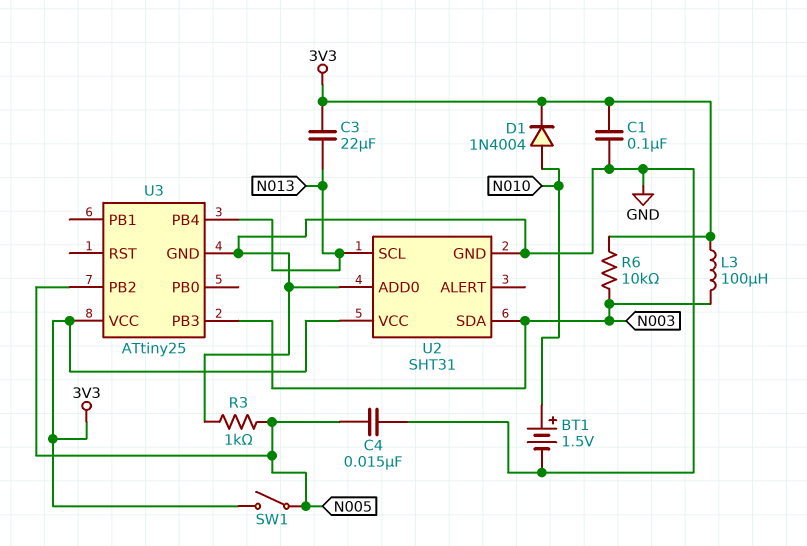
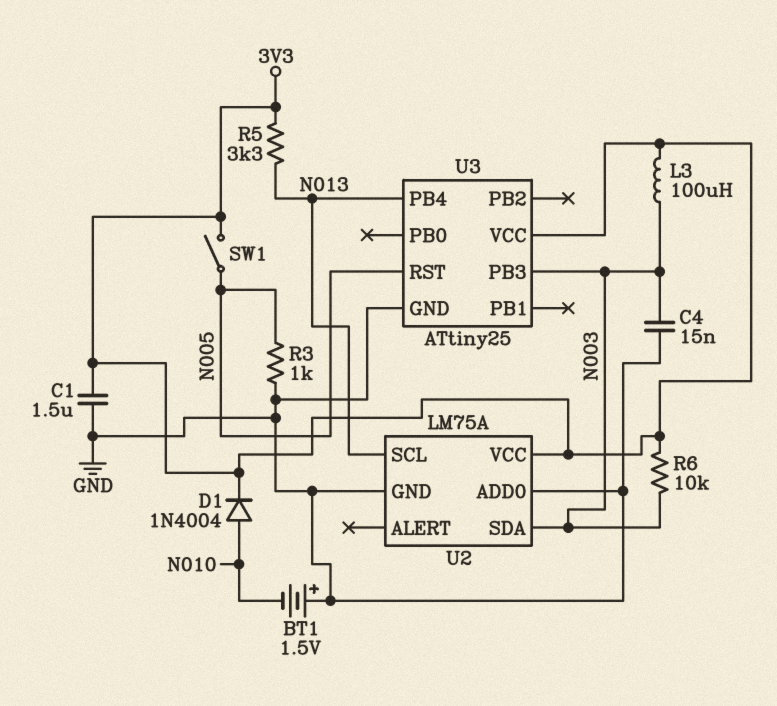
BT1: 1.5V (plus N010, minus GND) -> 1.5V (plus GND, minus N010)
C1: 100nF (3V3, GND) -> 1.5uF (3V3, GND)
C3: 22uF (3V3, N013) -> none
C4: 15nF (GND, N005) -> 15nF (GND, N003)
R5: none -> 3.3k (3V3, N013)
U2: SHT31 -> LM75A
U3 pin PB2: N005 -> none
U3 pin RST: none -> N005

+++

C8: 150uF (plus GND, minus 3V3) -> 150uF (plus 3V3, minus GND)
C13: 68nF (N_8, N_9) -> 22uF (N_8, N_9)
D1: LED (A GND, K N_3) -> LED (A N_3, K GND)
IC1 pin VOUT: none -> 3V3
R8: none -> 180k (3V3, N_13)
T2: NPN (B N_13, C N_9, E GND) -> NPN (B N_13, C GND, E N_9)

+++

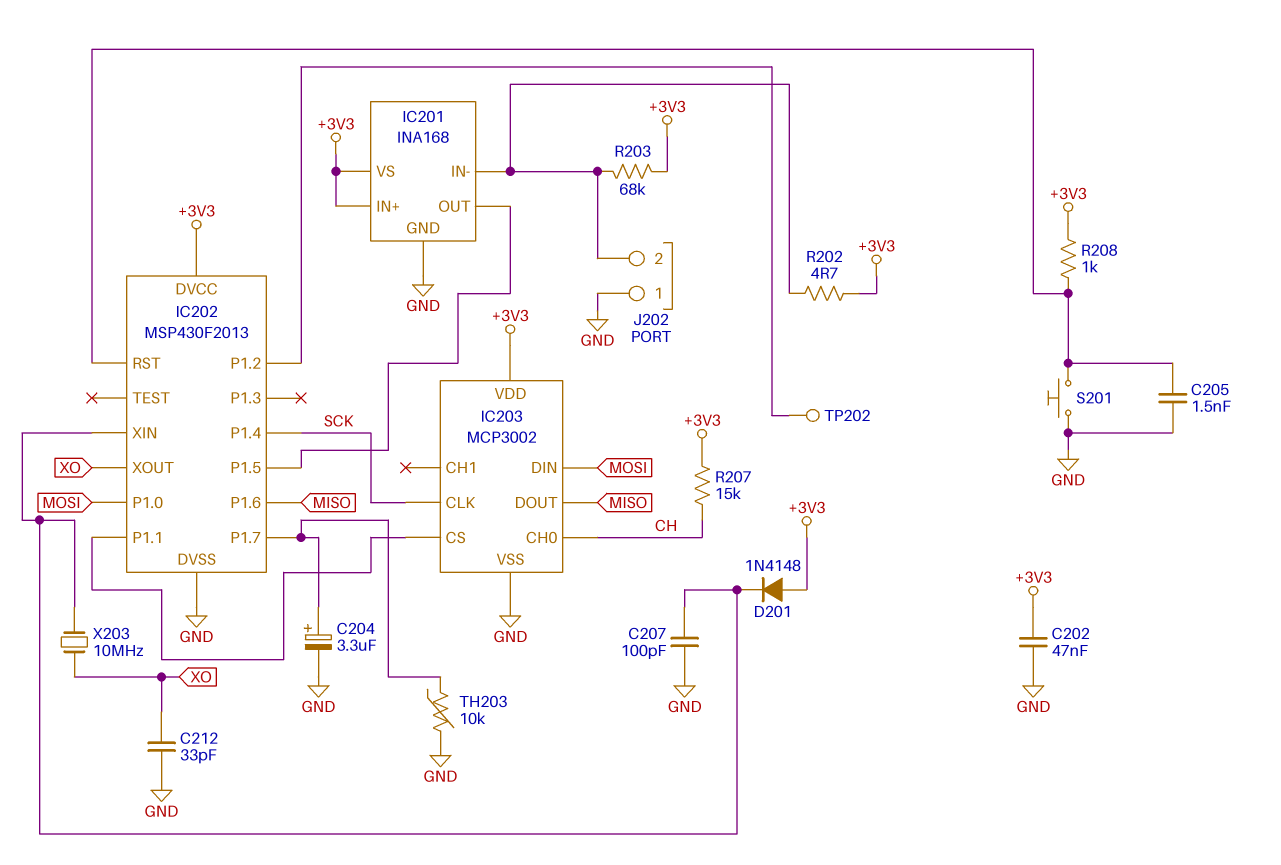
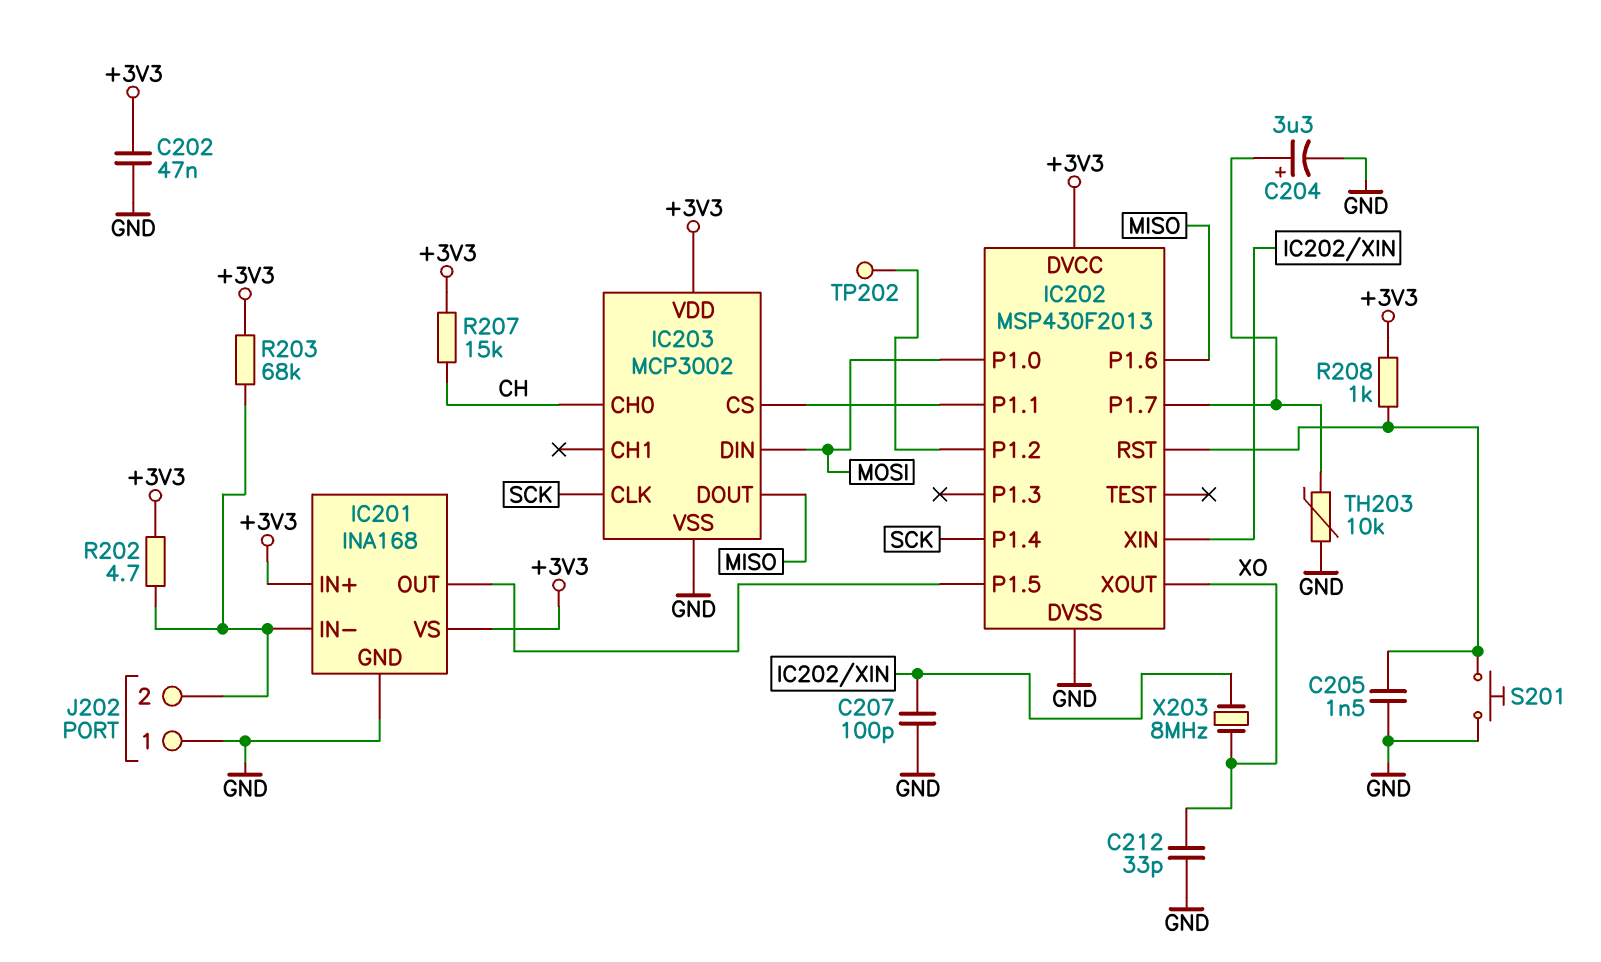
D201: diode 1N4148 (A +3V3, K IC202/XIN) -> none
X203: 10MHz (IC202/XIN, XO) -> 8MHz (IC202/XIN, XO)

+++

* **Description of the task**
From the line that has "BT1: 1.5V (plus" through the line that has "U3 pin RST: none -> N005", copy every line exactly as it appears above, and leave out all others.

* **Your response**
BT1: 1.5V (plus N010, minus GND) -> 1.5V (plus GND, minus N010)
C1: 100nF (3V3, GND) -> 1.5uF (3V3, GND)
C3: 22uF (3V3, N013) -> none
C4: 15nF (GND, N005) -> 15nF (GND, N003)
R5: none -> 3.3k (3V3, N013)
U2: SHT31 -> LM75A
U3 pin PB2: N005 -> none
U3 pin RST: none -> N005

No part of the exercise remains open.